# AIM OF THE EXERCISE
Could you copy exactly the lines below from the one with "green diamond: (149, 149)" to the one with "green cross: (106, 84) -> (65, 76), moved", inclusive, leaving out any pictures?

# TASK MATERIAL
========================================================================
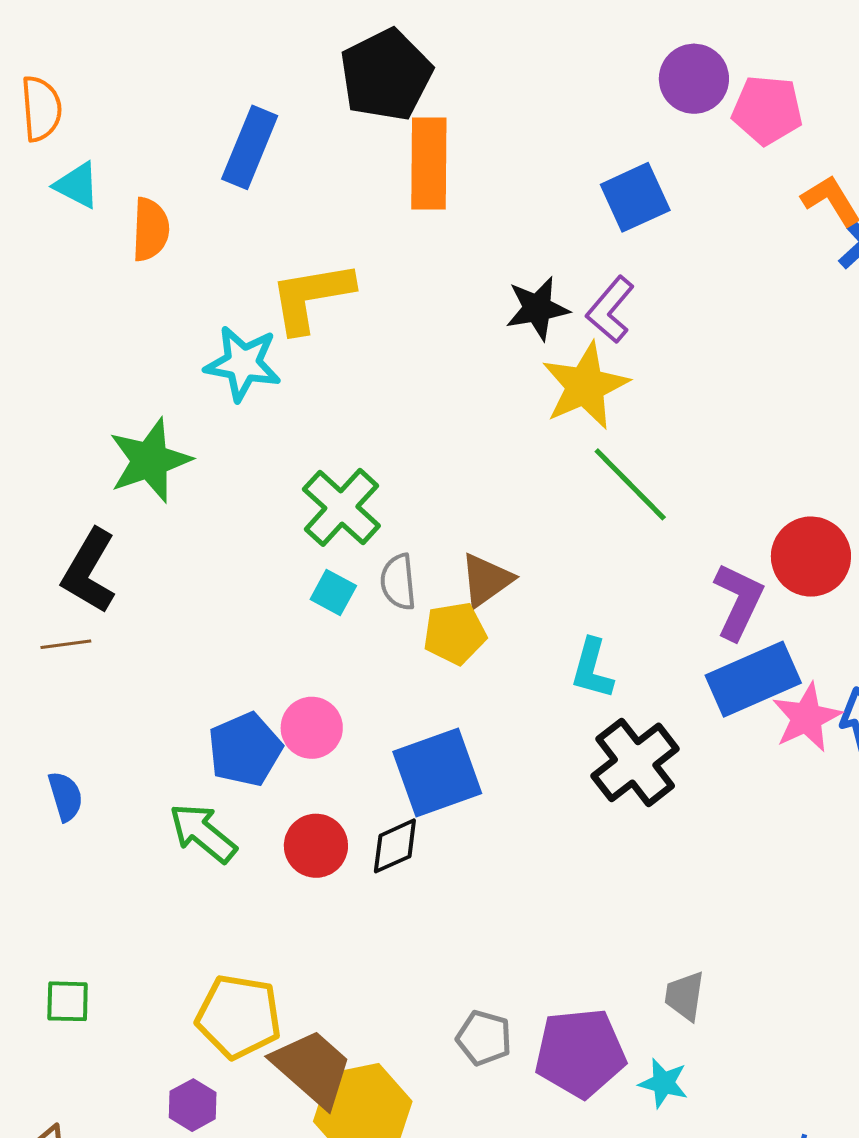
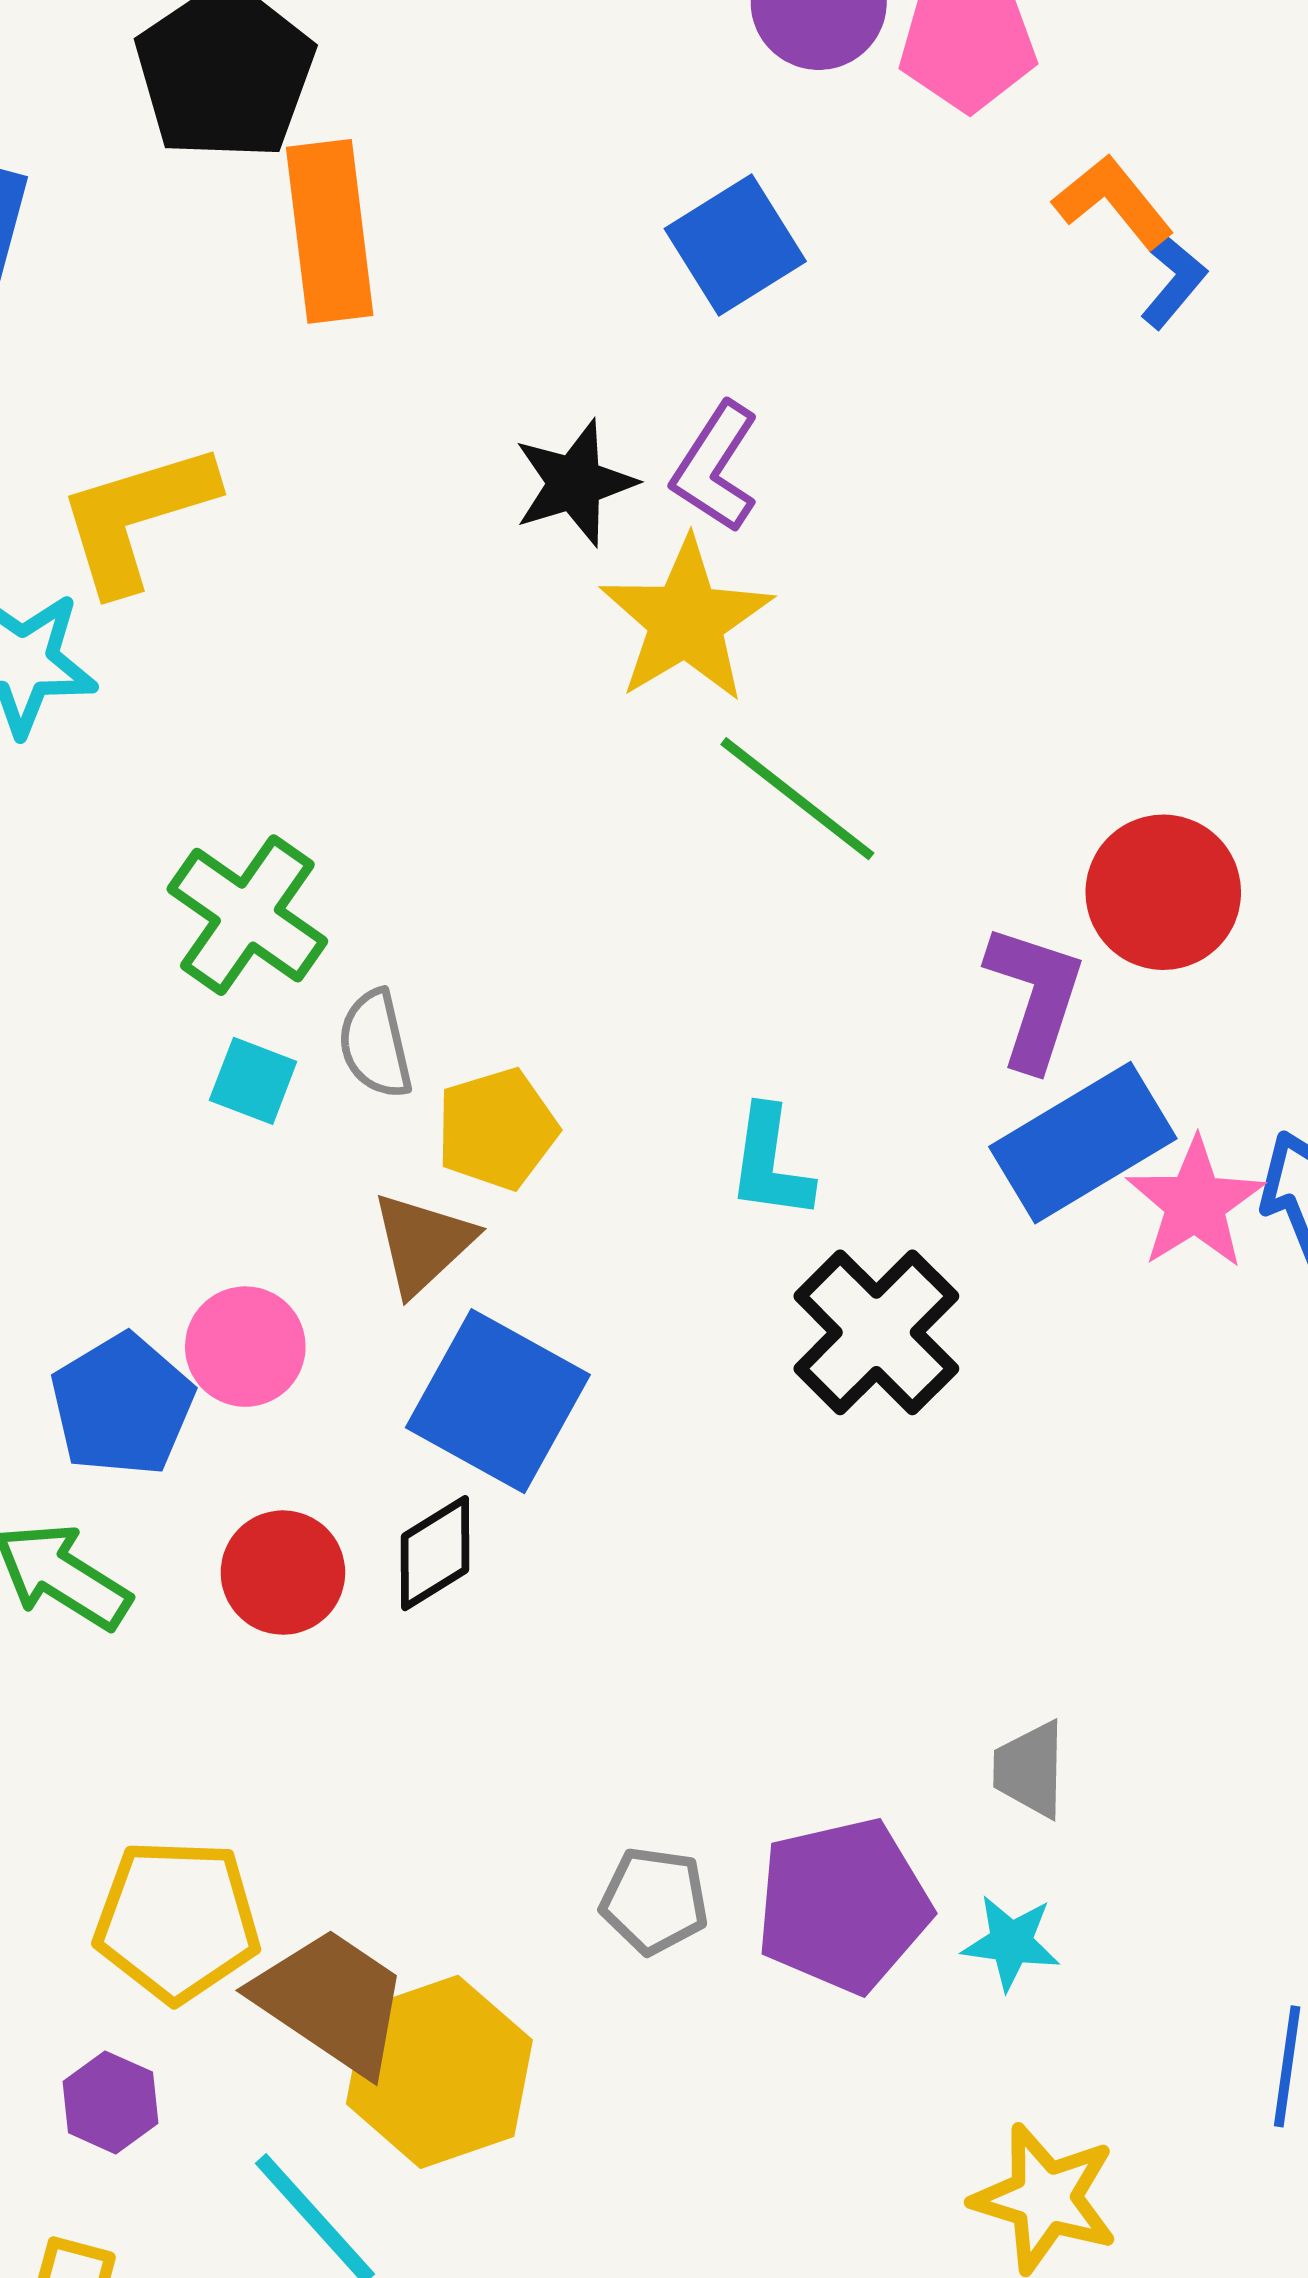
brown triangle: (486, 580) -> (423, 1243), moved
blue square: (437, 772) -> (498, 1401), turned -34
========================================================================
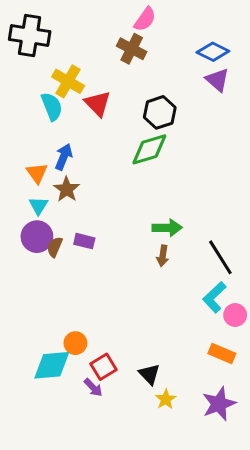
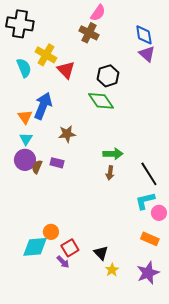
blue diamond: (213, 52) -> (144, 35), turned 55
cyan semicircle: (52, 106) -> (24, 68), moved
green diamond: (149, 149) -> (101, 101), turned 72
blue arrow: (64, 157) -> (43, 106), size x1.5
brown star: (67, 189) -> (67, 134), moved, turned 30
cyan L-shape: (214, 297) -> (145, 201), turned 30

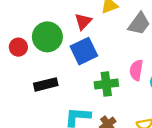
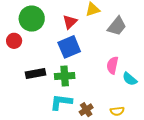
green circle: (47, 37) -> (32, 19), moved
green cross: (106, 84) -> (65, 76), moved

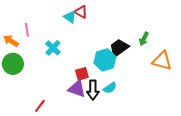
========================================================================
# OUTPUT FOR THIS EXERCISE
green diamond: (149, 149) -> (101, 101), turned 72
blue arrow: (64, 157) -> (43, 106), size x1.5
brown star: (67, 189) -> (67, 134), moved, turned 30
cyan L-shape: (214, 297) -> (145, 201), turned 30

green circle: (47, 37) -> (32, 19), moved
green cross: (106, 84) -> (65, 76), moved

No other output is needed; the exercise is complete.